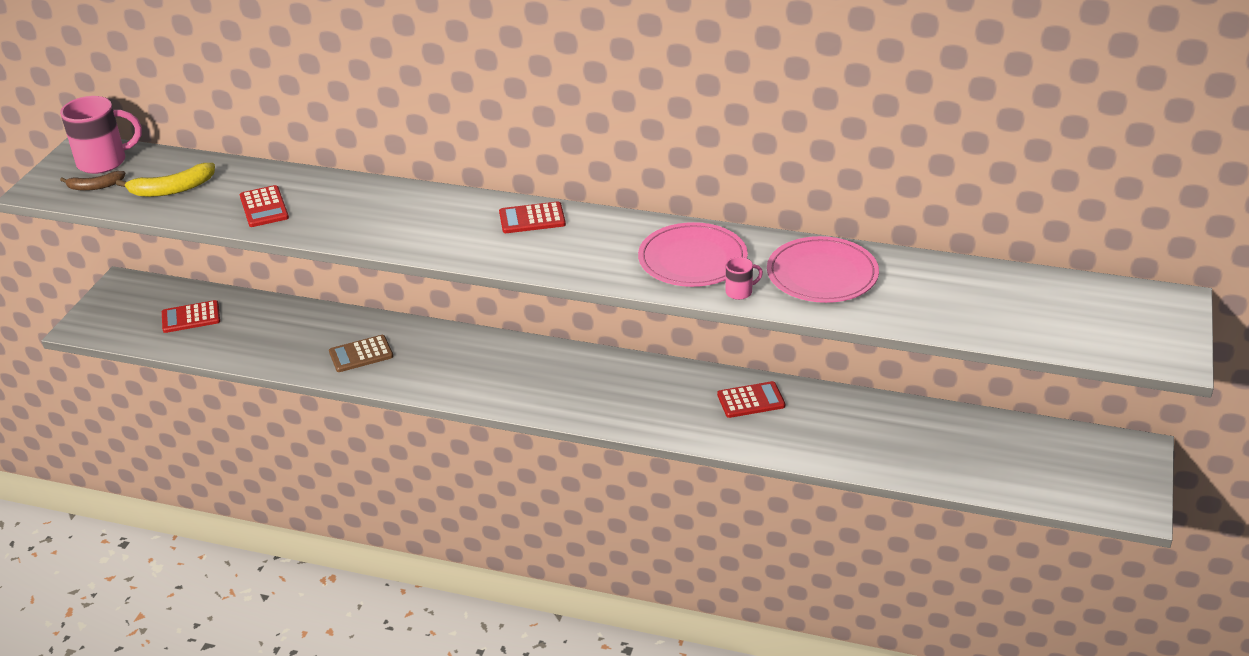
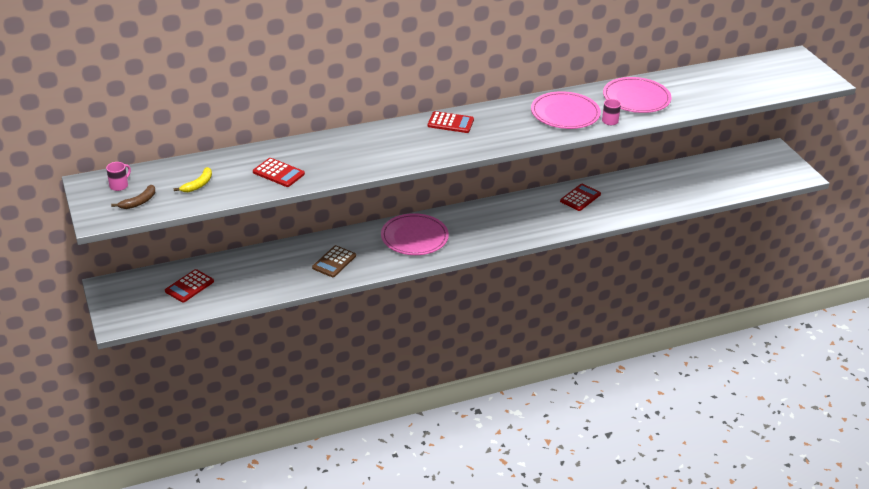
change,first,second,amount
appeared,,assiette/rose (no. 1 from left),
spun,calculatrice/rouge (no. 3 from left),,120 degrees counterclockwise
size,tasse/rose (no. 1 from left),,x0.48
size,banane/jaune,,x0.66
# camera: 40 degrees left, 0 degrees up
-=-=-=-=-
Action item ▸ Repeat everything in the records above exactly, except the pictures.

Answer space ▸
change,first,second,amount
appeared,,assiette/rose (no. 1 from left),
spun,calculatrice/rouge (no. 3 from left),,120 degrees counterclockwise
size,tasse/rose (no. 1 from left),,x0.48
size,banane/jaune,,x0.66
# camera: 40 degrees left, 0 degrees up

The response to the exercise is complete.